(EXTRACTED INFORMATION Opens)
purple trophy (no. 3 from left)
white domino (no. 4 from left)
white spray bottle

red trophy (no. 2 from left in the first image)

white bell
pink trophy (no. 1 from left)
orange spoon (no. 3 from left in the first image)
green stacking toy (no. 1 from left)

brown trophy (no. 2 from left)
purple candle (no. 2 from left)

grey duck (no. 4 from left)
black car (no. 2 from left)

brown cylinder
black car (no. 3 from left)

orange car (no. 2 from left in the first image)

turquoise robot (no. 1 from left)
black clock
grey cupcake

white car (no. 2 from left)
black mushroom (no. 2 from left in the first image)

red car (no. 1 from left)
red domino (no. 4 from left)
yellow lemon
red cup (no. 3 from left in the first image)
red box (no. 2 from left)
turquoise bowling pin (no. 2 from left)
(EXTRACTED INFORMATION Closes)
* [WORK ITEM]: The reply should hold only the lines from the beginning of the listing to the line with "white domino (no. 4 from left)", both ends included, unchanged.

* [TASK SOLUTION]:
purple trophy (no. 3 from left)
white domino (no. 4 from left)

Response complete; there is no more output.